Problem to work on: Which lines of the data contain the string "turquoise"? Show each of them.

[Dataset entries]
□ □ □ □ □

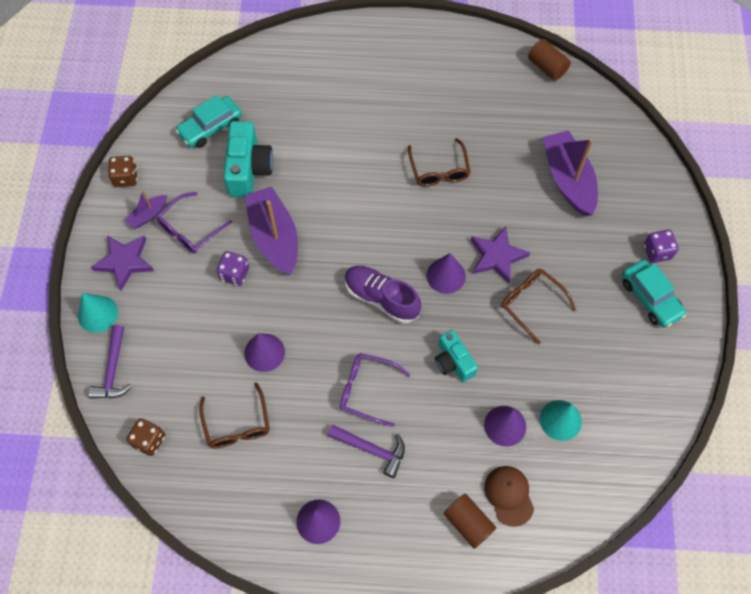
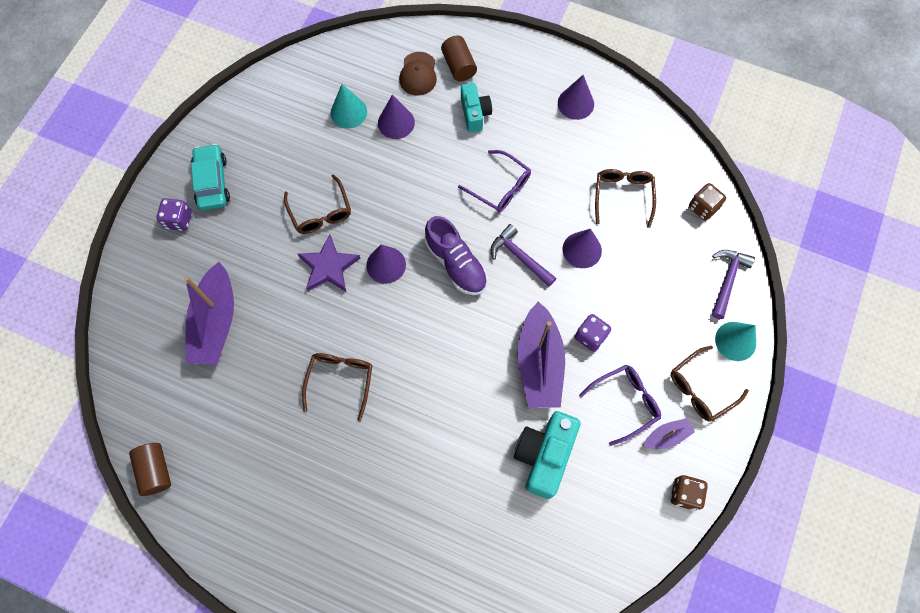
camera: 160 degrees left, 5 degrees up
purple star [91,235,154,291] -> brown glasses [671,346,749,421]
turquoise car [175,95,242,148] -> none
purple hammer [327,424,405,478] -> purple hammer moved to [491,224,556,287]
turquoise camera [435,330,478,382] -> turquoise camera moved to [461,83,492,132]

□ □ □ □ □

Response area:
turquoise car [175,95,242,148] -> none
turquoise camera [435,330,478,382] -> turquoise camera moved to [461,83,492,132]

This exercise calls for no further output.